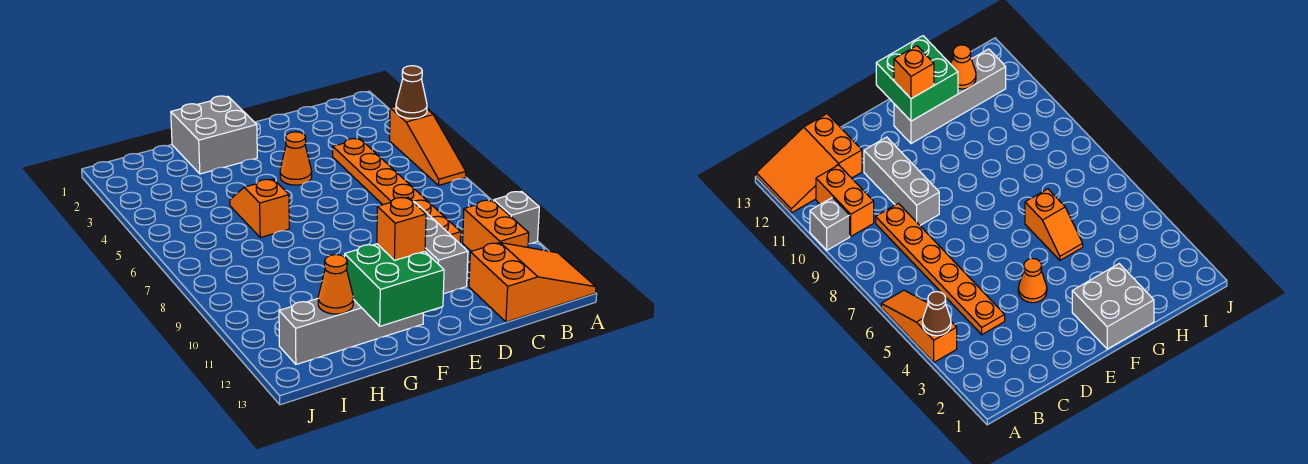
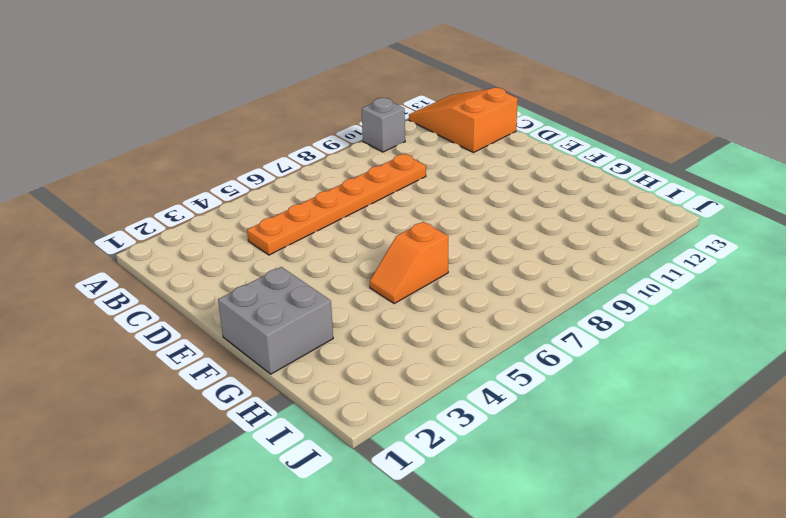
none -> orange slope A4:A6 level 1 top 4
none -> orange brick B10:B11 level 1
none -> grey brick D9:D11 level 1

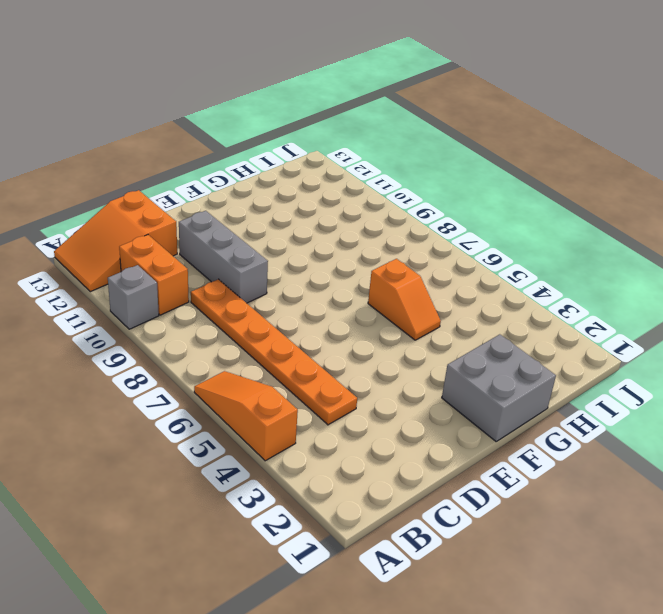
none -> orange cone E4 level 1
none -> grey brick F12:I12 level 1
none -> brown cone A4 level 2

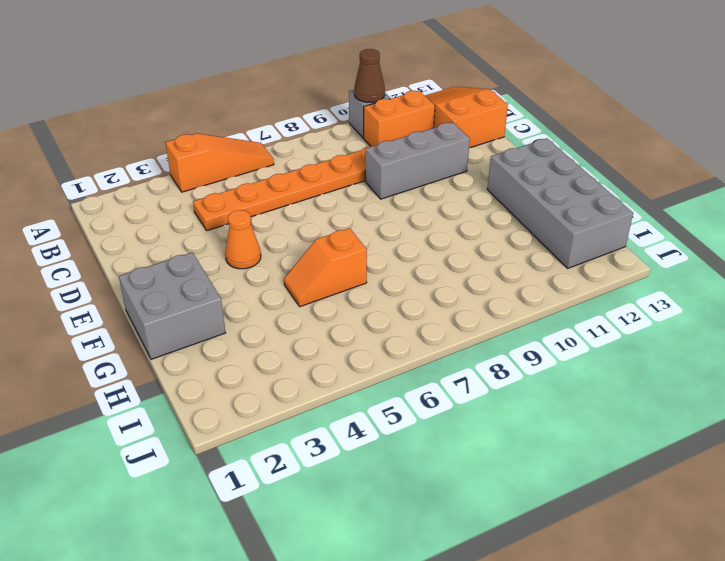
brown cone A10 level 2 -> brown cone A4 level 2
grey brick F12:I13 level 1 -> grey brick F12:I12 level 1
none -> green brick F12:G13 level 2
none -> orange cone H12 level 2
none -> orange brick F12 level 3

____________________

Exercise prompt - Starting at the top of the listing above, please restate word for word each line up to and including the one that holds "none -> green brick F12:G13 level 2", omitting every image.

Task response -
none -> orange slope A4:A6 level 1 top 4
none -> orange brick B10:B11 level 1
none -> grey brick D9:D11 level 1

none -> orange cone E4 level 1
none -> grey brick F12:I12 level 1
none -> brown cone A4 level 2

brown cone A10 level 2 -> brown cone A4 level 2
grey brick F12:I13 level 1 -> grey brick F12:I12 level 1
none -> green brick F12:G13 level 2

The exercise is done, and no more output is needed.